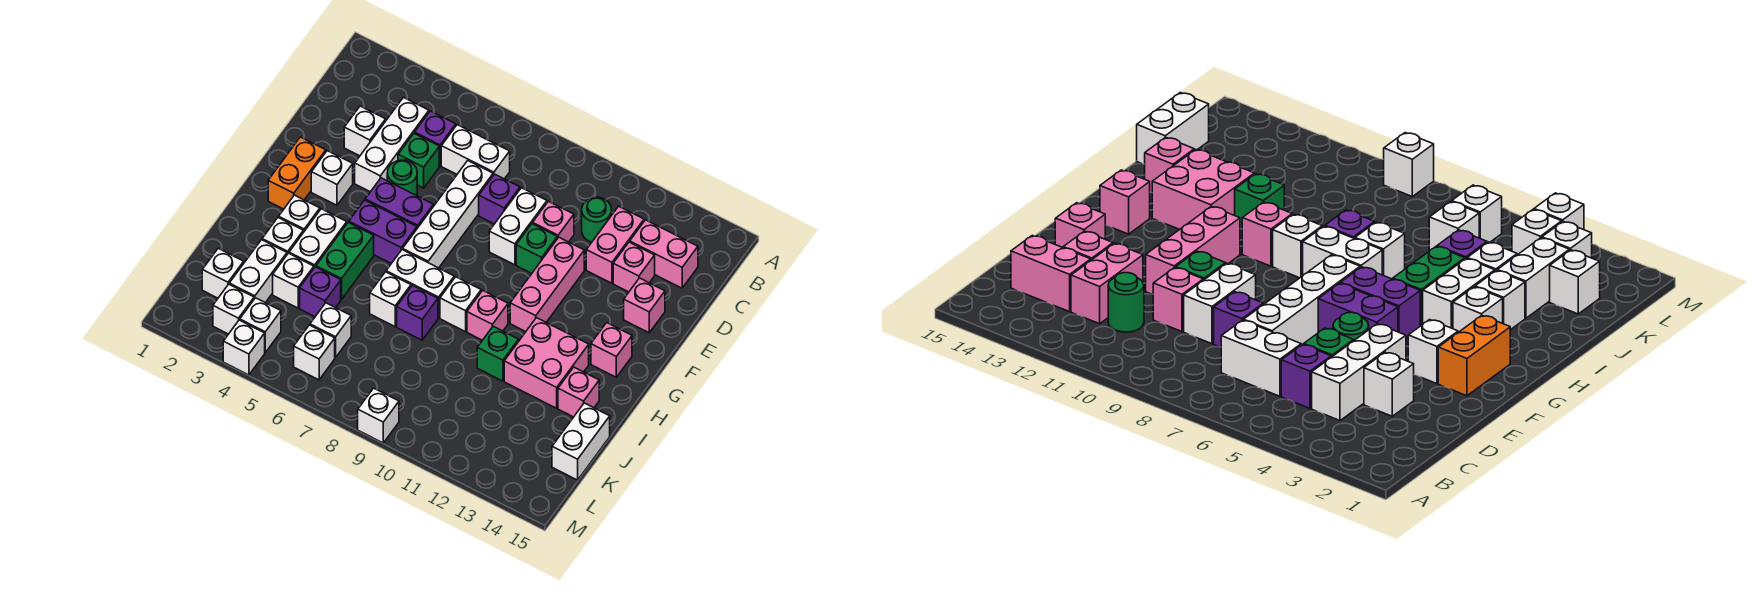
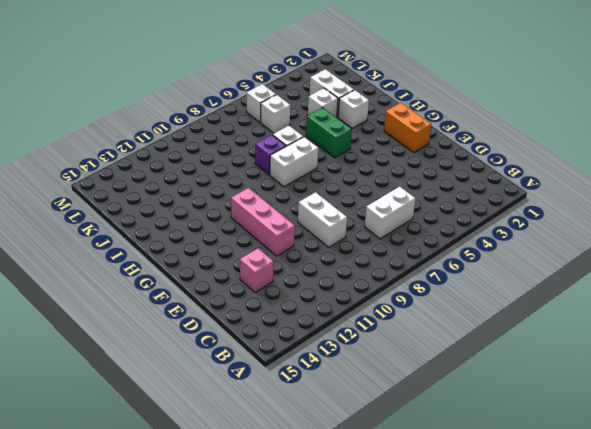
none -> white brick C4:E4 level 1
none -> purple brick C5 level 1
none -> green round brick C11 level 1
none -> pink brick C12:D12 level 1

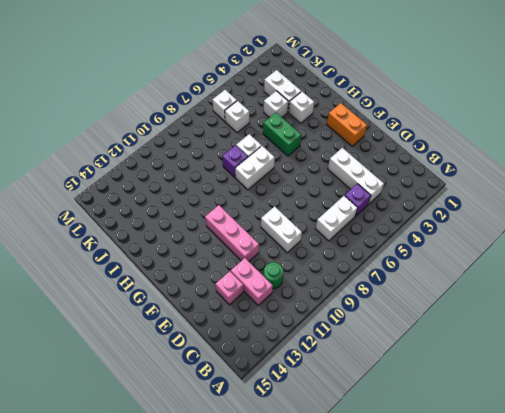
none -> pink brick C13:C14 level 1
none -> white brick D3 level 1
none -> green brick D5 level 1
none -> white brick D7:G7 level 1

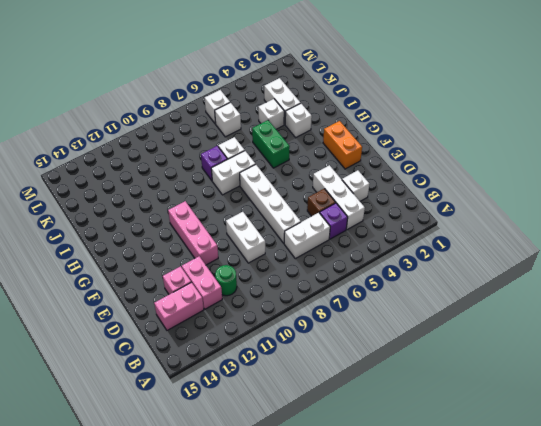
brown brick D5 level 1 -> green brick D5 level 1
none -> purple brick D8 level 1
none -> pink brick D10 level 1
none -> green round brick E5 level 1
none -> green brick E10 level 1

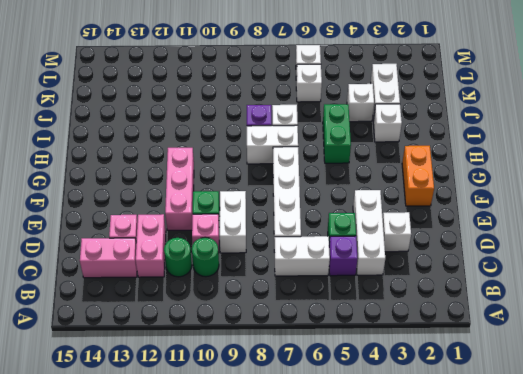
green round brick C10 level 1 -> green round brick E5 level 1
none -> purple brick D8 level 1
none -> pink brick E14 level 1
none -> white brick F3 level 1
none -> purple brick F5:F6 level 1

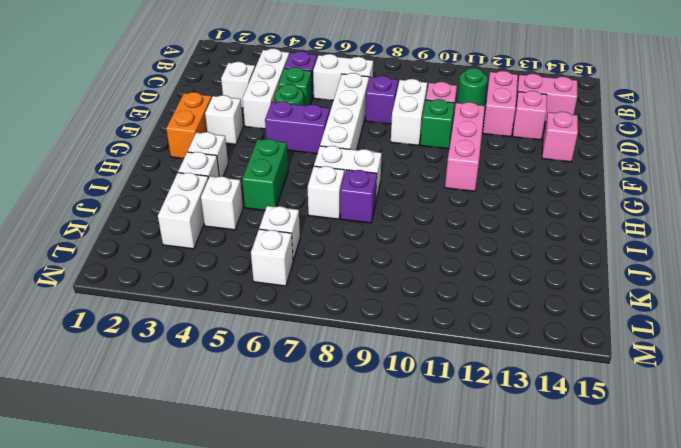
none -> purple brick G5:G6 level 1
none -> pink brick G14 level 1
none -> white brick H4:I4 level 1
none -> white brick H9 level 1

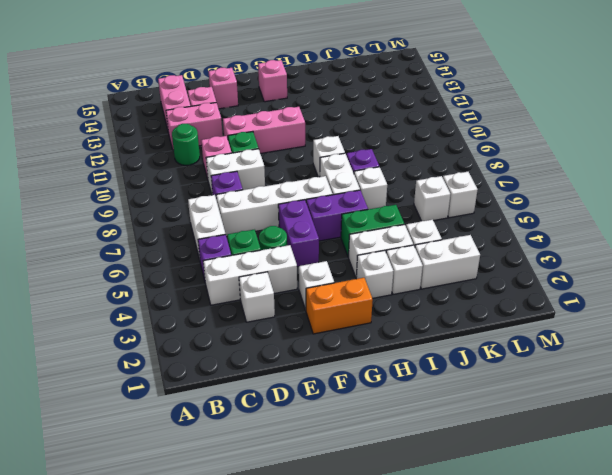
purple brick G6:H6 level 1 -> purple brick G5:G6 level 1
none -> pink brick H10 level 1
none -> pink brick H12:I13 level 1
none -> green brick I11 level 1
none -> pink brick I14 level 1

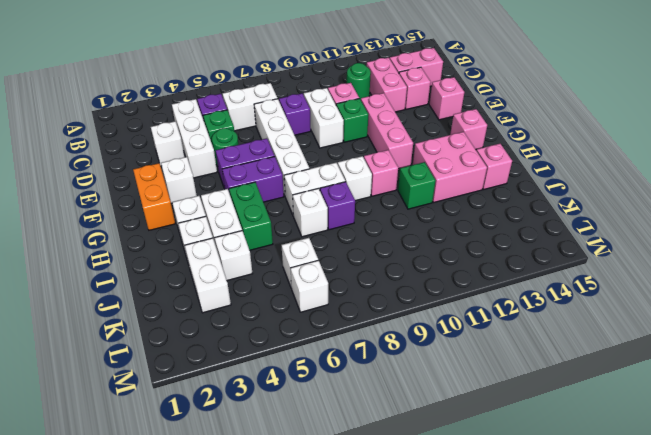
none -> purple brick J5 level 1
none -> white brick J15:K15 level 1
none -> white brick K2 level 1
none -> white brick L3 level 1

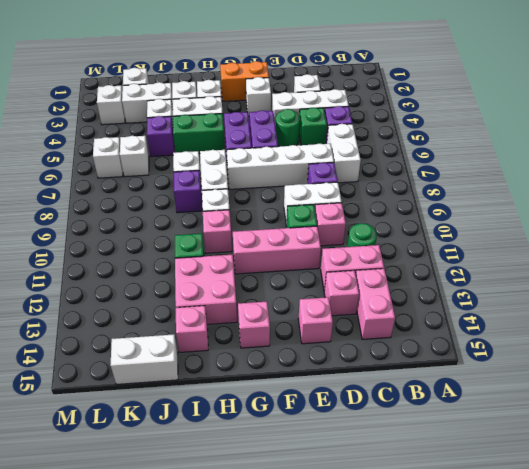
none -> white brick L4 level 1
none -> white brick M4 level 1
none -> white brick M9 level 1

**ABOUT THIS TASK:**
The lines from the one containing "none -> pink brick E14 level 1" through the last line above are to be repeated exactly, and only those. Any pictures must be left out.

**RESPONSE:**
none -> pink brick E14 level 1
none -> white brick F3 level 1
none -> purple brick F5:F6 level 1

none -> purple brick G5:G6 level 1
none -> pink brick G14 level 1
none -> white brick H4:I4 level 1
none -> white brick H9 level 1

purple brick G6:H6 level 1 -> purple brick G5:G6 level 1
none -> pink brick H10 level 1
none -> pink brick H12:I13 level 1
none -> green brick I11 level 1
none -> pink brick I14 level 1

none -> purple brick J5 level 1
none -> white brick J15:K15 level 1
none -> white brick K2 level 1
none -> white brick L3 level 1

none -> white brick L4 level 1
none -> white brick M4 level 1
none -> white brick M9 level 1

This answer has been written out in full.